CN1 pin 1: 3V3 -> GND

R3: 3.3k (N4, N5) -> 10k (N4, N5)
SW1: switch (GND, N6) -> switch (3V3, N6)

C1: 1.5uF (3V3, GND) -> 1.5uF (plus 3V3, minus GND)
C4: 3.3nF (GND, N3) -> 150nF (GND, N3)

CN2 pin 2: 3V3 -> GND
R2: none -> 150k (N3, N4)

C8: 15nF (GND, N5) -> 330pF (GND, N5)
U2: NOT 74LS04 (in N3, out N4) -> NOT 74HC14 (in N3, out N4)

------------------------------------------------------------------------

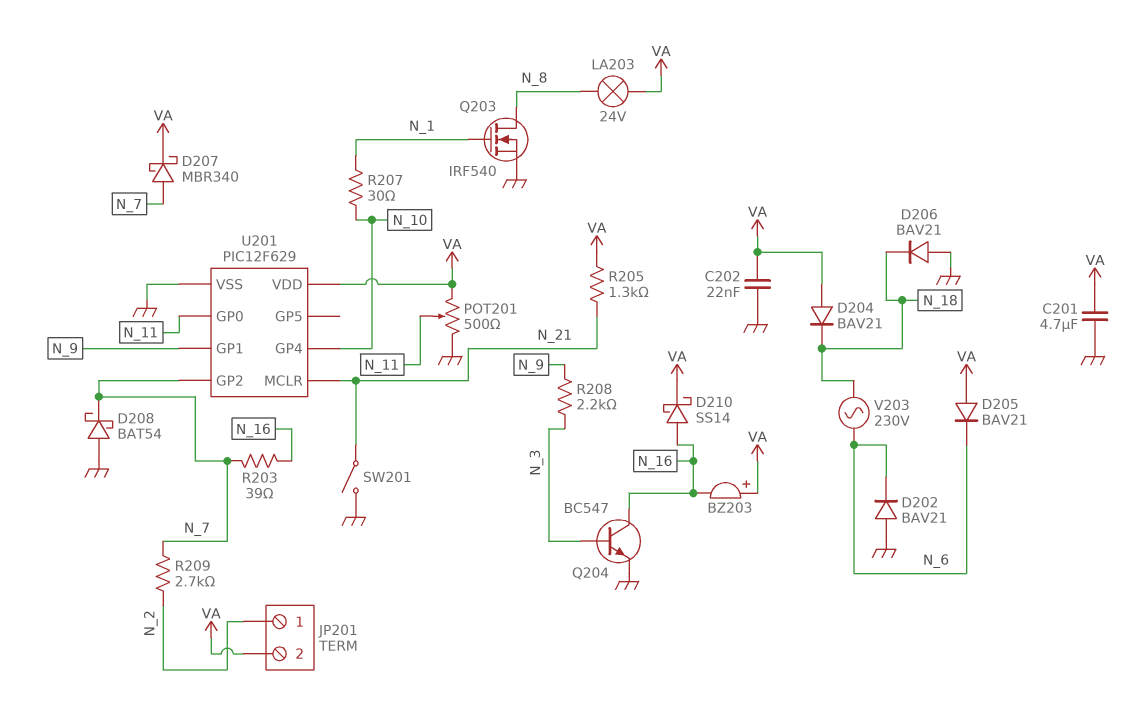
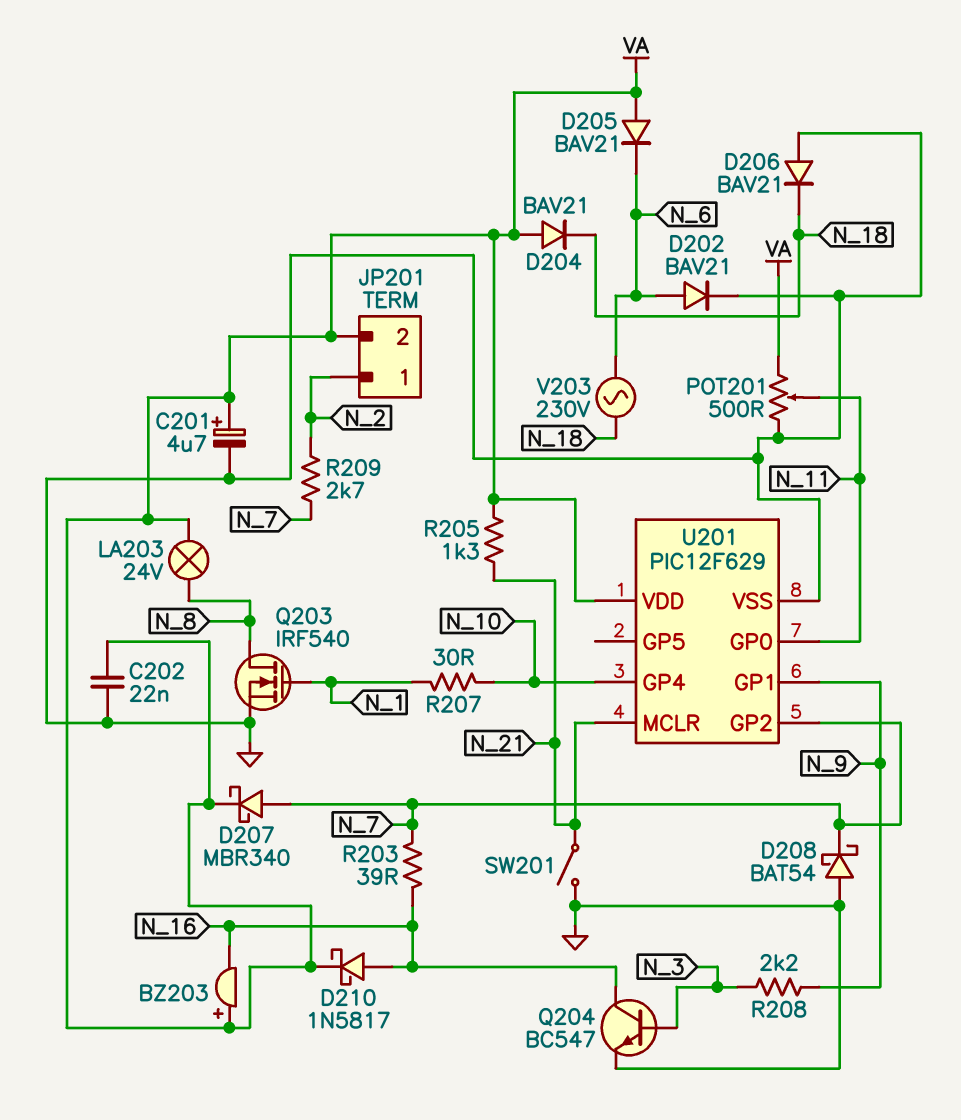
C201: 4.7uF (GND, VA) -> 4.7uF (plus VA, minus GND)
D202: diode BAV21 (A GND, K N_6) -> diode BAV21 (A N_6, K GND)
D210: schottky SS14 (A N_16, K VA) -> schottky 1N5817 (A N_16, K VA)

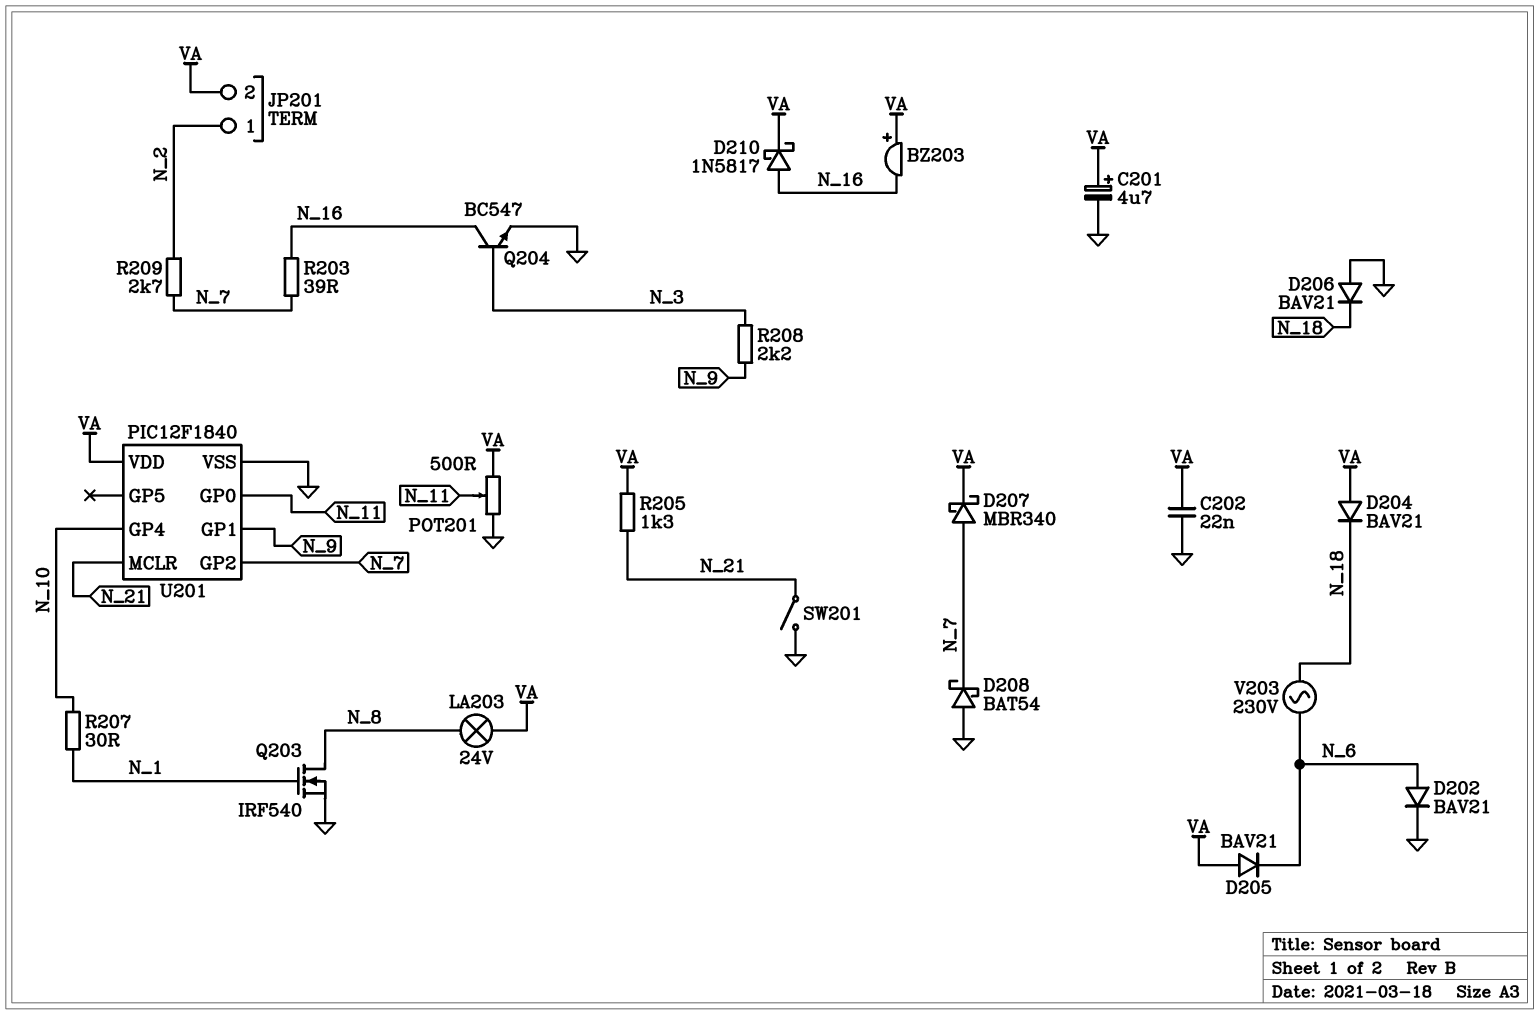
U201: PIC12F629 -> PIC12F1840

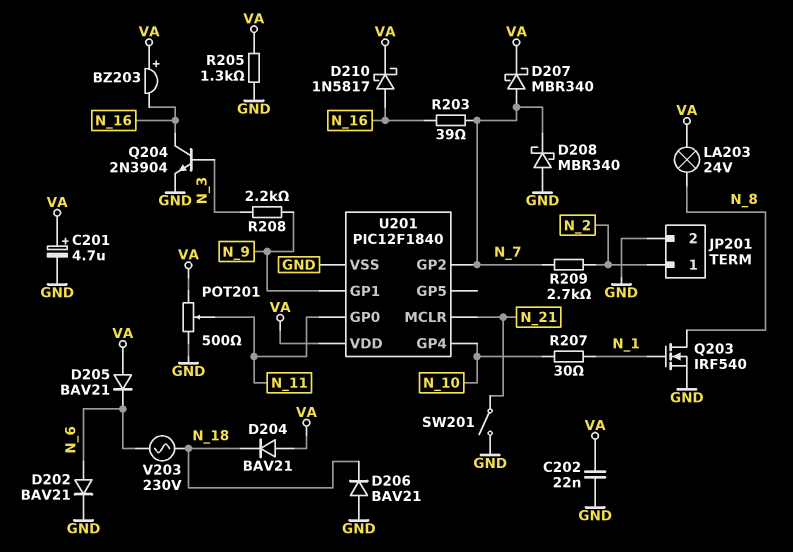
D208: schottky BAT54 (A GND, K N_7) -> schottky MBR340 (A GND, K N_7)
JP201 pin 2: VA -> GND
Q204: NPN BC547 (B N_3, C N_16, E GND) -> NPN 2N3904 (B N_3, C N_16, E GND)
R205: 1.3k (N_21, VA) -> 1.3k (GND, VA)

------------------------------------------------------------------------

AIM OF THE TASK: Within these records, how many lines include the word "plus"? The reply should be that number alone.

EXERCISE RESULT: 2